#### [REQUIRED ACTION]
The answer should consist of every line in the material below that has the word "before".

#### [RECORDED DATA]
********************
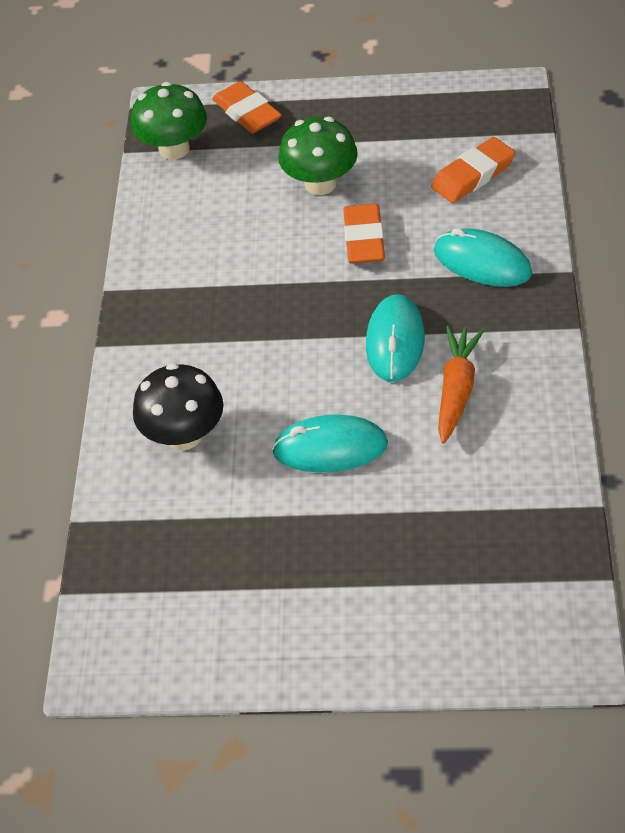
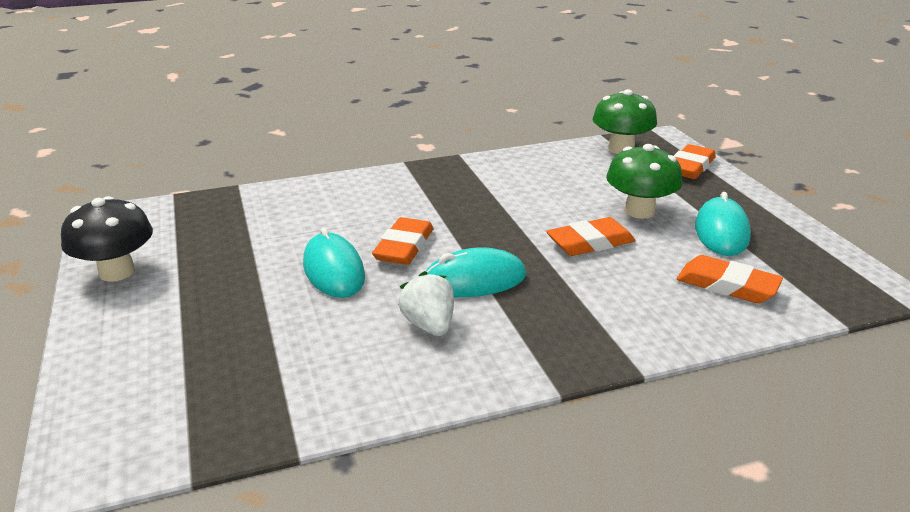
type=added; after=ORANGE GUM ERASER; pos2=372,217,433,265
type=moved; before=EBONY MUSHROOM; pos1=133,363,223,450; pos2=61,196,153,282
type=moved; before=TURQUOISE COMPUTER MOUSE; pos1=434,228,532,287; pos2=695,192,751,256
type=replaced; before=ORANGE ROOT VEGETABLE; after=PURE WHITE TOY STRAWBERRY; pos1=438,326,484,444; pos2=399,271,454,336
********************
#### [RESULT FOR THIS EXERCISE]
type=moved; before=EBONY MUSHROOM; pos1=133,363,223,450; pos2=61,196,153,282
type=moved; before=TURQUOISE COMPUTER MOUSE; pos1=434,228,532,287; pos2=695,192,751,256
type=replaced; before=ORANGE ROOT VEGETABLE; after=PURE WHITE TOY STRAWBERRY; pos1=438,326,484,444; pos2=399,271,454,336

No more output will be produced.